PROBLEM STATEMENT -
Rewrite all the rows below, replacing each occurrence of "Ralph Sall" with "R. Sall" and changing nothing else. Omit the pictures from your answer.

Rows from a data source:
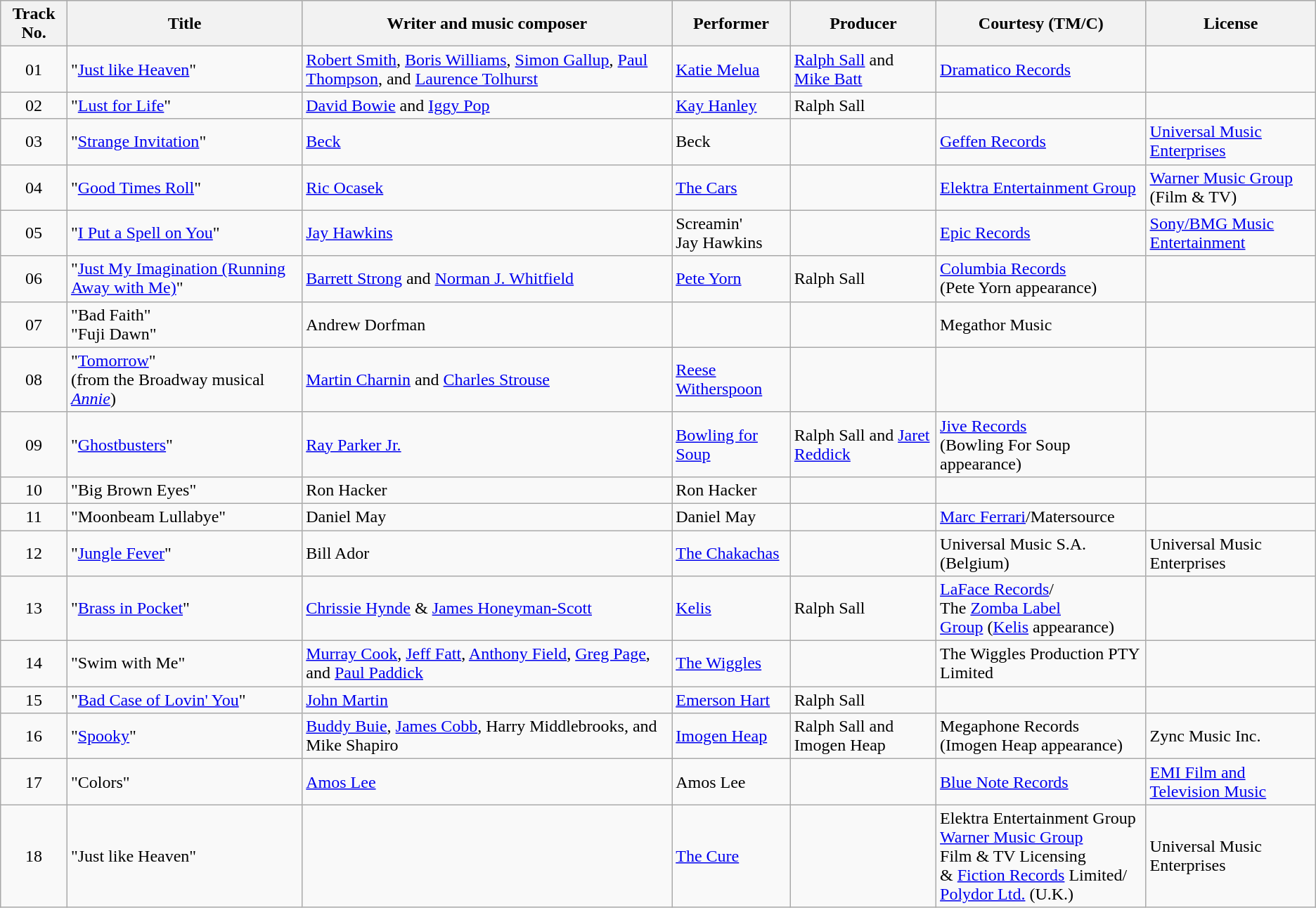
Robert Smith, Boris Williams, Simon Gallup, Paul Thompson, and Laurence Tolhurst (487, 69)
01 (34, 69)
Emerson Hart (731, 700)
14 (34, 664)
Writer and music composer (487, 24)
Katie Melua (731, 69)
Blue Note Records (1041, 782)
The Wiggles Production PTY Limited (1041, 664)
17 (34, 782)
The Cure (731, 856)
"Colors" (184, 782)
EMI Film and Television Music (1230, 782)
16 (34, 737)
08 (34, 380)
Buddy Buie, James Cobb, Harry Middlebrooks, and Mike Shapiro (487, 737)
"Just My Imagination (Running Away with Me)" (184, 278)
"Bad Faith""Fuji Dawn" (184, 325)
Elektra Entertainment GroupWarner Music GroupFilm & TV Licensing& Fiction Records Limited/Polydor Ltd. (U.K.) (1041, 856)
"Ghostbusters" (184, 444)
Performer (731, 24)
John Martin (487, 700)
Martin Charnin and Charles Strouse (487, 380)
License (1230, 24)
The Cars (731, 187)
Screamin'Jay Hawkins (731, 233)
Megathor Music (1041, 325)
"Tomorrow"(from the Broadway musicalAnnie) (184, 380)
13 (34, 609)
05 (34, 233)
Universal Music S.A.(Belgium) (1041, 553)
"Bad Case of Lovin' You" (184, 700)
Elektra Entertainment Group (1041, 187)
Courtesy (TM/C) (1041, 24)
15 (34, 700)
12 (34, 553)
Reese Witherspoon (731, 380)
Bowling for Soup (731, 444)
Ray Parker Jr. (487, 444)
18 (34, 856)
Title (184, 24)
"Spooky" (184, 737)
"Strange Invitation" (184, 142)
Murray Cook, Jeff Fatt, Anthony Field, Greg Page, and Paul Paddick (487, 664)
Jive Records(Bowling For Soup appearance) (1041, 444)
"Jungle Fever" (184, 553)
Kay Hanley (731, 105)
Producer (863, 24)
"Good Times Roll" (184, 187)
Bill Ador (487, 553)
Warner Music Group(Film & TV) (1230, 187)
Epic Records (1041, 233)
Marc Ferrari/Matersource (1041, 517)
Sony/BMG MusicEntertainment (1230, 233)
02 (34, 105)
Ric Ocasek (487, 187)
"Brass in Pocket" (184, 609)
Andrew Dorfman (487, 325)
11 (34, 517)
Geffen Records (1041, 142)
Zync Music Inc. (1230, 737)
04 (34, 187)
LaFace Records/The Zomba LabelGroup (Kelis appearance) (1041, 609)
Imogen Heap (731, 737)
"I Put a Spell on You" (184, 233)
Ralph Sall and Imogen Heap (863, 737)
09 (34, 444)
Track No. (34, 24)
07 (34, 325)
Columbia Records(Pete Yorn appearance) (1041, 278)
06 (34, 278)
"Moonbeam Lullabye" (184, 517)
03 (34, 142)
"Lust for Life" (184, 105)
Dramatico Records (1041, 69)
"Big Brown Eyes" (184, 490)
David Bowie and Iggy Pop (487, 105)
Kelis (731, 609)
Chrissie Hynde & James Honeyman-Scott (487, 609)
Ralph Sall and Jaret Reddick (863, 444)
Jay Hawkins (487, 233)
Megaphone Records(Imogen Heap appearance) (1041, 737)
Ralph Sall and Mike Batt (863, 69)
Pete Yorn (731, 278)
The Wiggles (731, 664)
10 (34, 490)
"Swim with Me" (184, 664)
Barrett Strong and Norman J. Whitfield (487, 278)
The Chakachas (731, 553)
Scan for the cell matching the given text and deliver its [x, y] coordinate at center. 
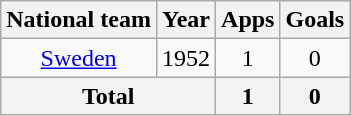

RIGHT ANSWER -
Robert Smith, Boris Williams, Simon Gallup, Paul Thompson, and Laurence Tolhurst (487, 69)
01 (34, 69)
Emerson Hart (731, 700)
14 (34, 664)
Writer and music composer (487, 24)
Katie Melua (731, 69)
Blue Note Records (1041, 782)
The Wiggles Production PTY Limited (1041, 664)
17 (34, 782)
The Cure (731, 856)
"Colors" (184, 782)
EMI Film and Television Music (1230, 782)
16 (34, 737)
08 (34, 380)
Buddy Buie, James Cobb, Harry Middlebrooks, and Mike Shapiro (487, 737)
"Just My Imagination (Running Away with Me)" (184, 278)
"Bad Faith""Fuji Dawn" (184, 325)
Elektra Entertainment GroupWarner Music GroupFilm & TV Licensing& Fiction Records Limited/Polydor Ltd. (U.K.) (1041, 856)
"Ghostbusters" (184, 444)
Performer (731, 24)
John Martin (487, 700)
Martin Charnin and Charles Strouse (487, 380)
License (1230, 24)
The Cars (731, 187)
Screamin'Jay Hawkins (731, 233)
Megathor Music (1041, 325)
"Tomorrow"(from the Broadway musicalAnnie) (184, 380)
13 (34, 609)
05 (34, 233)
Universal Music S.A.(Belgium) (1041, 553)
"Bad Case of Lovin' You" (184, 700)
Elektra Entertainment Group (1041, 187)
Courtesy (TM/C) (1041, 24)
15 (34, 700)
12 (34, 553)
Reese Witherspoon (731, 380)
Bowling for Soup (731, 444)
Ray Parker Jr. (487, 444)
18 (34, 856)
Title (184, 24)
"Spooky" (184, 737)
"Strange Invitation" (184, 142)
Murray Cook, Jeff Fatt, Anthony Field, Greg Page, and Paul Paddick (487, 664)
Jive Records(Bowling For Soup appearance) (1041, 444)
"Jungle Fever" (184, 553)
Kay Hanley (731, 105)
Producer (863, 24)
"Good Times Roll" (184, 187)
Bill Ador (487, 553)
Warner Music Group(Film & TV) (1230, 187)
Epic Records (1041, 233)
Marc Ferrari/Matersource (1041, 517)
Sony/BMG MusicEntertainment (1230, 233)
02 (34, 105)
Ric Ocasek (487, 187)
"Brass in Pocket" (184, 609)
Andrew Dorfman (487, 325)
11 (34, 517)
Geffen Records (1041, 142)
Zync Music Inc. (1230, 737)
04 (34, 187)
LaFace Records/The Zomba LabelGroup (Kelis appearance) (1041, 609)
Imogen Heap (731, 737)
"I Put a Spell on You" (184, 233)
R. Sall and Imogen Heap (863, 737)
09 (34, 444)
Track No. (34, 24)
07 (34, 325)
Columbia Records(Pete Yorn appearance) (1041, 278)
06 (34, 278)
"Moonbeam Lullabye" (184, 517)
03 (34, 142)
"Lust for Life" (184, 105)
Dramatico Records (1041, 69)
"Big Brown Eyes" (184, 490)
David Bowie and Iggy Pop (487, 105)
Kelis (731, 609)
Chrissie Hynde & James Honeyman-Scott (487, 609)
R. Sall and Jaret Reddick (863, 444)
Jay Hawkins (487, 233)
Megaphone Records(Imogen Heap appearance) (1041, 737)
R. Sall and Mike Batt (863, 69)
Pete Yorn (731, 278)
The Wiggles (731, 664)
10 (34, 490)
"Swim with Me" (184, 664)
Barrett Strong and Norman J. Whitfield (487, 278)
The Chakachas (731, 553)
Scan for the cell matching the given text and deliver its [x, y] coordinate at center. 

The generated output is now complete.